Top of DATASET RECORDS

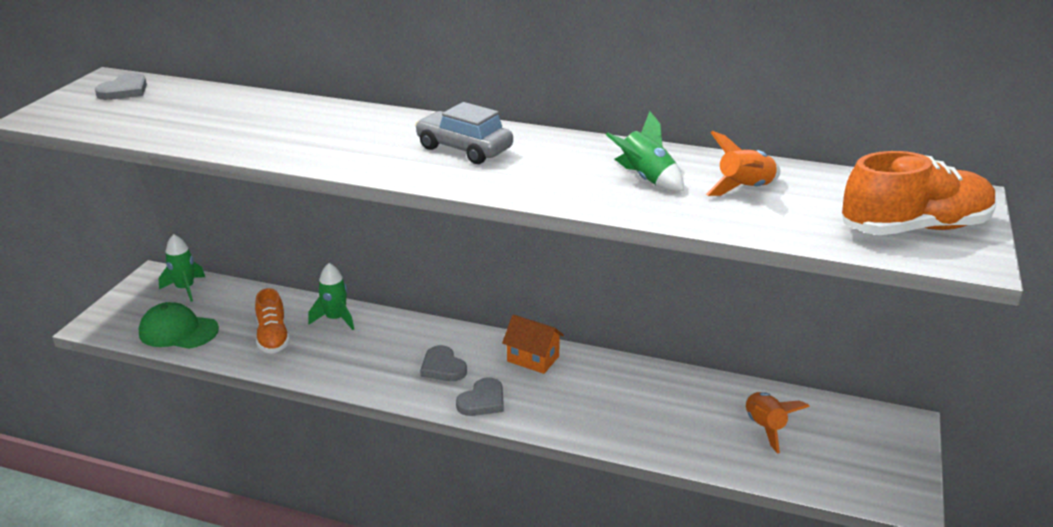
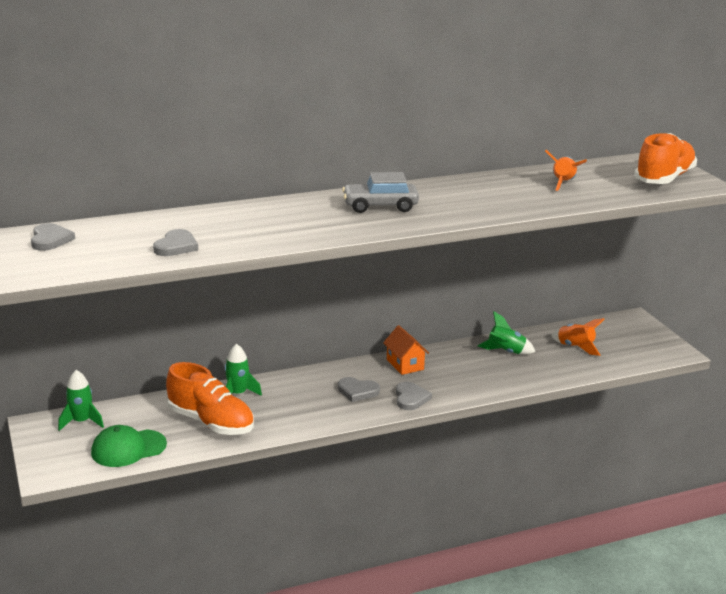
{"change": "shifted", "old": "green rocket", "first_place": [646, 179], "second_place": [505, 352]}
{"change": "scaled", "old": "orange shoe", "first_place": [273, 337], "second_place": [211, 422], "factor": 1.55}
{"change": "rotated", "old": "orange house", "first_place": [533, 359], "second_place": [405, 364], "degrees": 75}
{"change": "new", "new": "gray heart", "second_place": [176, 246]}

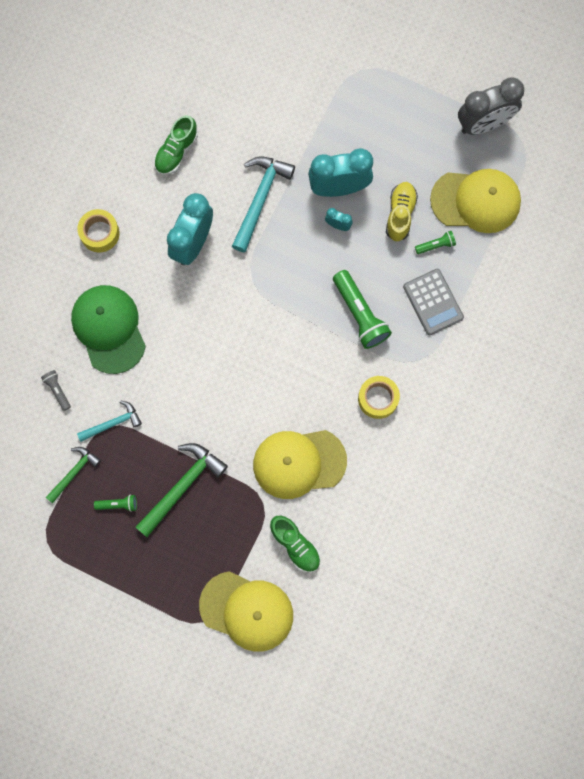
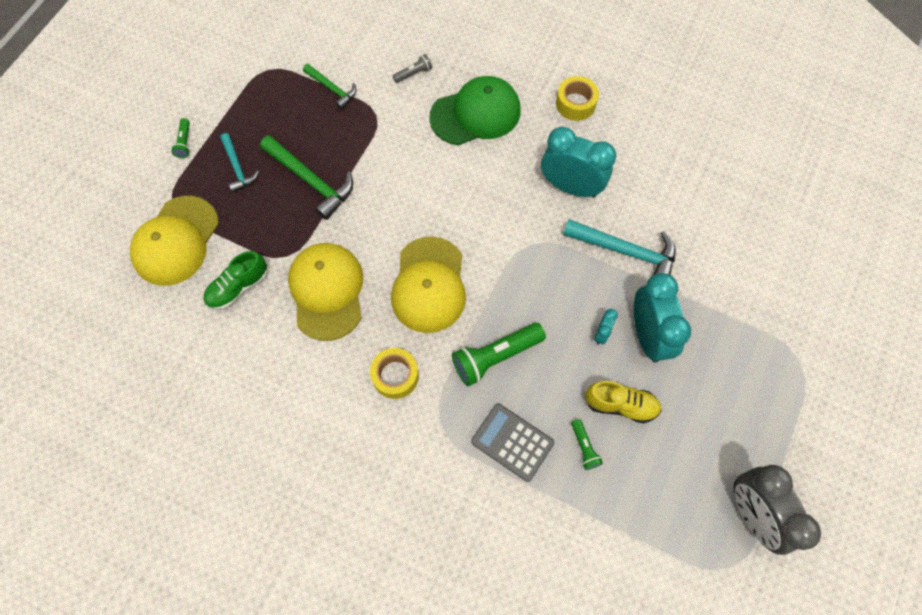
{"change": "gone", "old": "green shoe", "first_place": [176, 151]}
{"change": "shifted", "old": "yellow peaked cap", "first_place": [476, 201], "second_place": [429, 285]}
{"change": "rotated", "old": "gray calculator", "first_place": [433, 302], "second_place": [512, 442], "degrees": 60}
{"change": "shifted", "old": "turquoise hammer", "first_place": [112, 423], "second_place": [237, 167]}
{"change": "shifted", "old": "green torch", "first_place": [118, 504], "second_place": [184, 142]}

Bottom of DATASET RECORDS

Output all entries unchanged; skip the pictures.

{"change": "shifted", "old": "green rocket", "first_place": [646, 179], "second_place": [505, 352]}
{"change": "scaled", "old": "orange shoe", "first_place": [273, 337], "second_place": [211, 422], "factor": 1.55}
{"change": "rotated", "old": "orange house", "first_place": [533, 359], "second_place": [405, 364], "degrees": 75}
{"change": "new", "new": "gray heart", "second_place": [176, 246]}

{"change": "gone", "old": "green shoe", "first_place": [176, 151]}
{"change": "shifted", "old": "yellow peaked cap", "first_place": [476, 201], "second_place": [429, 285]}
{"change": "rotated", "old": "gray calculator", "first_place": [433, 302], "second_place": [512, 442], "degrees": 60}
{"change": "shifted", "old": "turquoise hammer", "first_place": [112, 423], "second_place": [237, 167]}
{"change": "shifted", "old": "green torch", "first_place": [118, 504], "second_place": [184, 142]}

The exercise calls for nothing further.